**PROBLEM REQUIREMENTS**
Repeat each line, word for word, from the one containing "none -> orange brick E10:E11 level 2" through the last line of the entries, and include no other output.
***** SUPPLIED RECORDS
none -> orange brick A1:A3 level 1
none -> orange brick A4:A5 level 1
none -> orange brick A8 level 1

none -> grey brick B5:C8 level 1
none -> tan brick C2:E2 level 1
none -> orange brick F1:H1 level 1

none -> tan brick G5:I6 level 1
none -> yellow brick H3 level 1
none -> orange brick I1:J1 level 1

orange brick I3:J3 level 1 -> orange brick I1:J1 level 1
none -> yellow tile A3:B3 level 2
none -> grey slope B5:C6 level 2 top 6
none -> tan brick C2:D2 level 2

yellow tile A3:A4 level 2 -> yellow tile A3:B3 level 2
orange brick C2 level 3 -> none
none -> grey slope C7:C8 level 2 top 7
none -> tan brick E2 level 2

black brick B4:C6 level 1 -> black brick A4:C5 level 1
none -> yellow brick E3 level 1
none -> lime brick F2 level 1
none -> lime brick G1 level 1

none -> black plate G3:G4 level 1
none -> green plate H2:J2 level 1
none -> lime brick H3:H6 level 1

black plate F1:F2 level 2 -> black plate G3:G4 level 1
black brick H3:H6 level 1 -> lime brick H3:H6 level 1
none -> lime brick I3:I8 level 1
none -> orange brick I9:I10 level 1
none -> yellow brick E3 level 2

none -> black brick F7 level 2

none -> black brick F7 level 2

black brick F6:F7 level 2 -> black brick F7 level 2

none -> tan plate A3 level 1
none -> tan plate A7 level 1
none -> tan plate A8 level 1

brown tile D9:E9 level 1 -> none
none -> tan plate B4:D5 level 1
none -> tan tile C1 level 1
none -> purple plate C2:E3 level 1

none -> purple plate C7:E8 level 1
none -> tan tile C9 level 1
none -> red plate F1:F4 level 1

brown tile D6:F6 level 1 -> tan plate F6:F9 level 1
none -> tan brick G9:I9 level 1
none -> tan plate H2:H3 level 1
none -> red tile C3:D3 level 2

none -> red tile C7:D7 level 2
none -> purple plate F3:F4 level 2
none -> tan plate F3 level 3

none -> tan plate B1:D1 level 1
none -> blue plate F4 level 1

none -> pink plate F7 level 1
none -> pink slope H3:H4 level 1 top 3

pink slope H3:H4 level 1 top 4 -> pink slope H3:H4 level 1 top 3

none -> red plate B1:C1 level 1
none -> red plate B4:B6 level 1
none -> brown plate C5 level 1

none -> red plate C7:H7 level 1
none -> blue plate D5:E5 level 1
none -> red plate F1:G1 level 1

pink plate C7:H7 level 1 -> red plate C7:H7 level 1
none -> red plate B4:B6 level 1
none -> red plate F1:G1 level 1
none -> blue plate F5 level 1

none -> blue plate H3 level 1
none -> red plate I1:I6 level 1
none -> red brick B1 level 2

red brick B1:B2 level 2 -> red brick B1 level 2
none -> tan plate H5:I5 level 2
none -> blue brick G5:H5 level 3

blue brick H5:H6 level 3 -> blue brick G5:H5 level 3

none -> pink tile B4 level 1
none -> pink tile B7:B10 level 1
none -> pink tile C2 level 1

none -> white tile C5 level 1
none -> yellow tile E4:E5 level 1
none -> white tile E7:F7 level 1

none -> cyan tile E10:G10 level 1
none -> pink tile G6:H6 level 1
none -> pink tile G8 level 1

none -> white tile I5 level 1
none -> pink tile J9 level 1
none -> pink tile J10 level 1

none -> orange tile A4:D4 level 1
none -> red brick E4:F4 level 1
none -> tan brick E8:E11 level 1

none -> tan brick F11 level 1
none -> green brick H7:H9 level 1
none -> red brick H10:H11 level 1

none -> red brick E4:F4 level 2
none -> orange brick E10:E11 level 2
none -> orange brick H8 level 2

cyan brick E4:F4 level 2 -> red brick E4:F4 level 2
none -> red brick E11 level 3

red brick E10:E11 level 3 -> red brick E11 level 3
**********
**EXERCISE RESULT**
none -> orange brick E10:E11 level 2
none -> orange brick H8 level 2

cyan brick E4:F4 level 2 -> red brick E4:F4 level 2
none -> red brick E11 level 3

red brick E10:E11 level 3 -> red brick E11 level 3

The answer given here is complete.